[Object change descriptions]
►
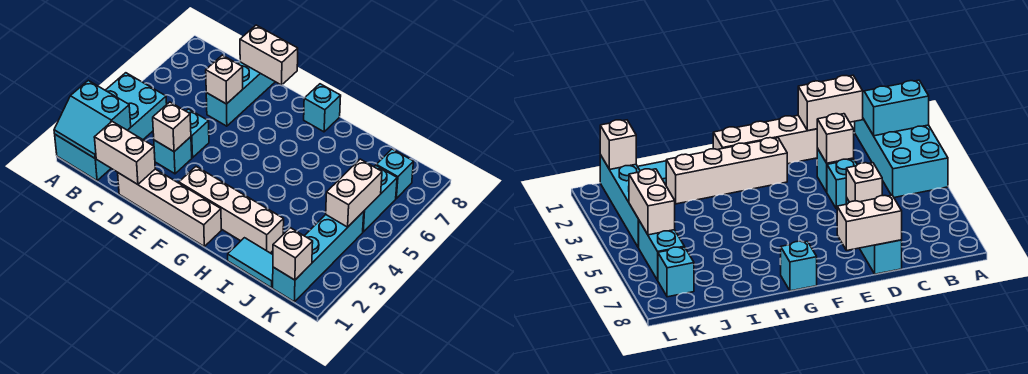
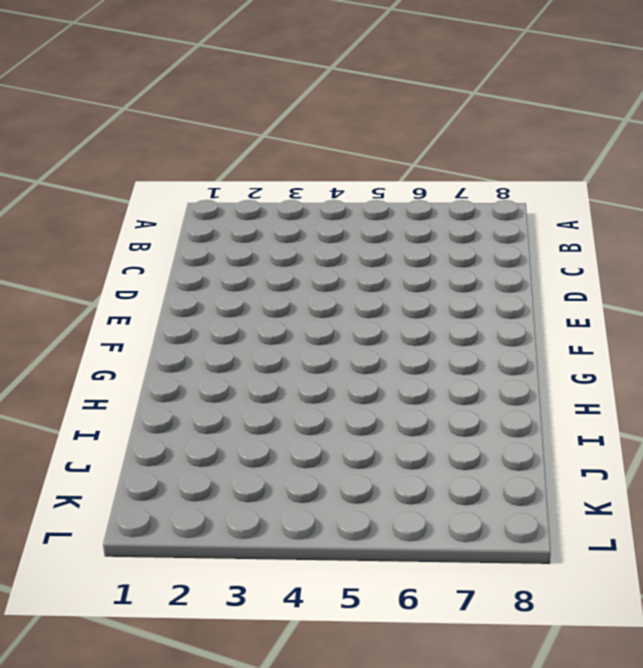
none -> cyan brick A1:B4 level 1
none -> white brick D1:G1 level 1
none -> cyan brick D3 level 1

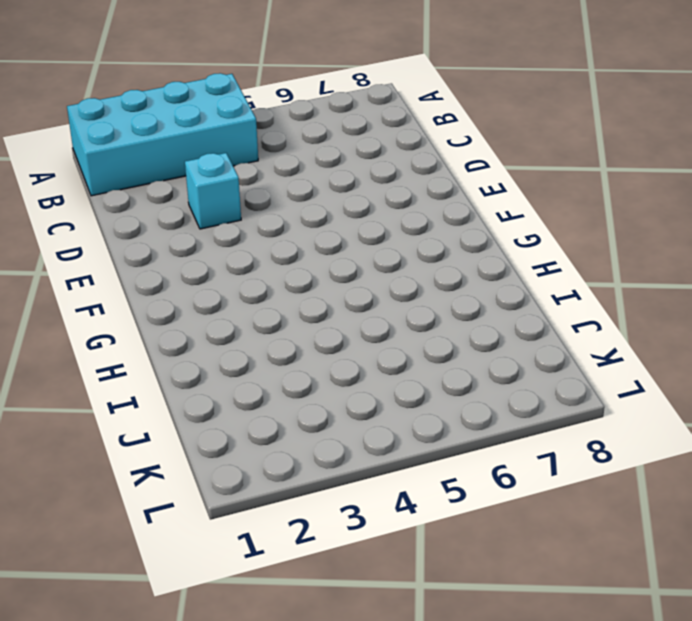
none -> white brick D1:G1 level 1
none -> cyan brick D4 level 1
none -> cyan brick D6:D8 level 1

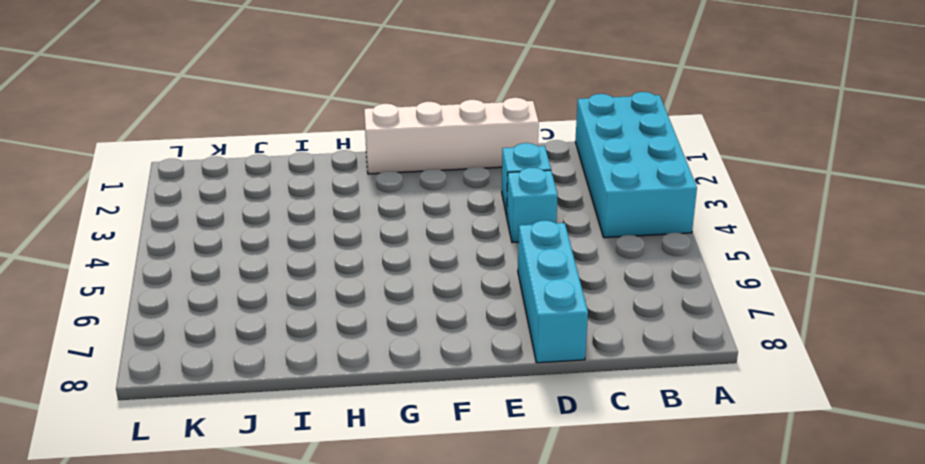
none -> white brick F2:I2 level 1
none -> cyan brick G8 level 1
none -> cyan tile I1:J1 level 1

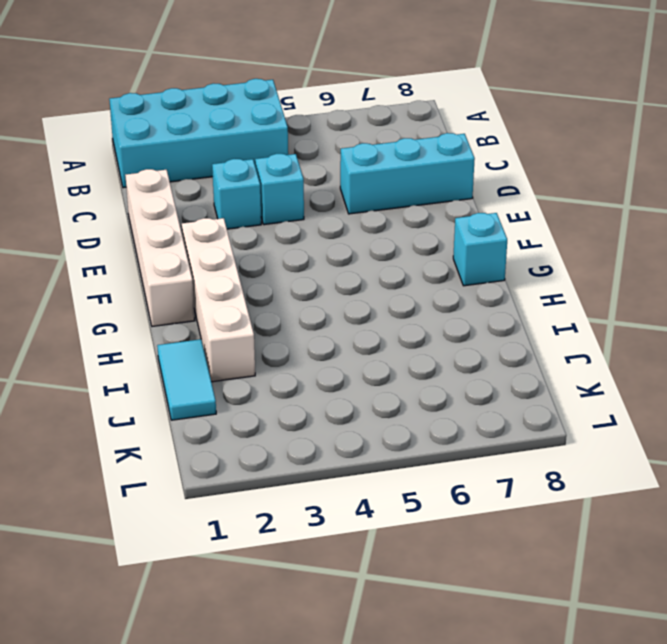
none -> cyan brick K1:K4 level 1
none -> cyan brick K5:K6 level 1
none -> cyan brick K7 level 1

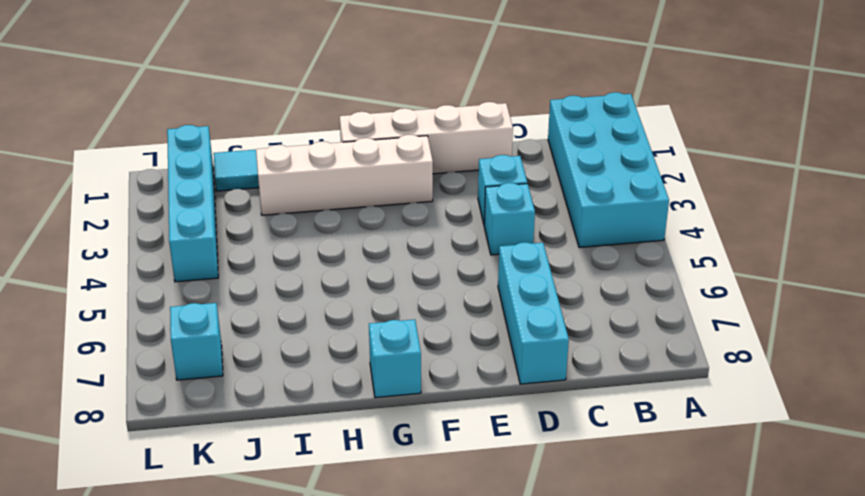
none -> cyan brick K5:K6 level 1
none -> cyan slope A1:B2 level 2 top 2
none -> white brick C1:D1 level 2

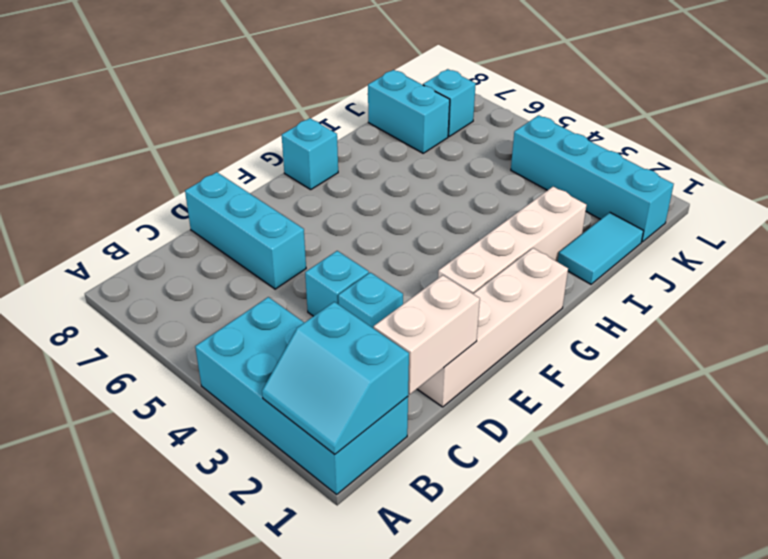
cyan slope A1:B2 level 2 top B -> cyan slope A1:B2 level 2 top 2
cyan brick J7:J8 level 1 -> cyan brick K5:K6 level 1
none -> white brick D3 level 2
none -> white brick D6 level 2
none -> white brick D8:E8 level 2

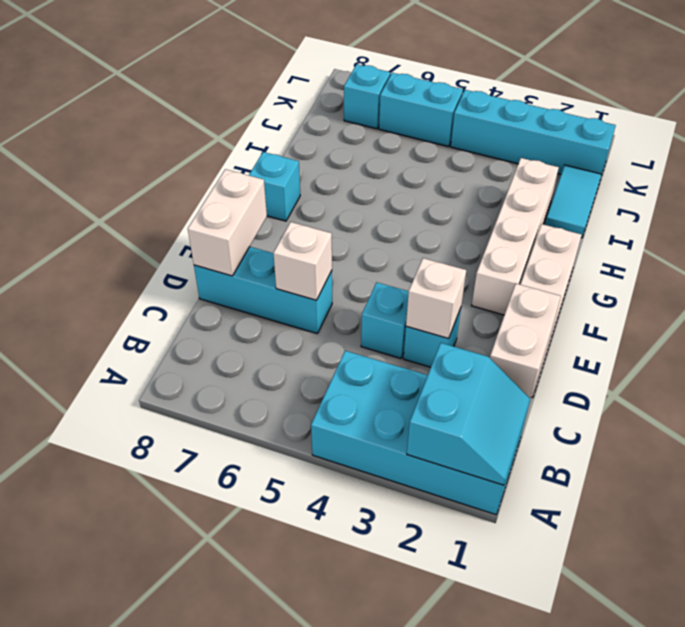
none -> white brick K1 level 2
none -> white brick K4:K5 level 2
◄
#### Task to carry out:
The output is the data above, repeated exactly, with pictures omitted.

#### Written answer:
none -> cyan brick A1:B4 level 1
none -> white brick D1:G1 level 1
none -> cyan brick D3 level 1

none -> white brick D1:G1 level 1
none -> cyan brick D4 level 1
none -> cyan brick D6:D8 level 1

none -> white brick F2:I2 level 1
none -> cyan brick G8 level 1
none -> cyan tile I1:J1 level 1

none -> cyan brick K1:K4 level 1
none -> cyan brick K5:K6 level 1
none -> cyan brick K7 level 1

none -> cyan brick K5:K6 level 1
none -> cyan slope A1:B2 level 2 top 2
none -> white brick C1:D1 level 2

cyan slope A1:B2 level 2 top B -> cyan slope A1:B2 level 2 top 2
cyan brick J7:J8 level 1 -> cyan brick K5:K6 level 1
none -> white brick D3 level 2
none -> white brick D6 level 2
none -> white brick D8:E8 level 2

none -> white brick K1 level 2
none -> white brick K4:K5 level 2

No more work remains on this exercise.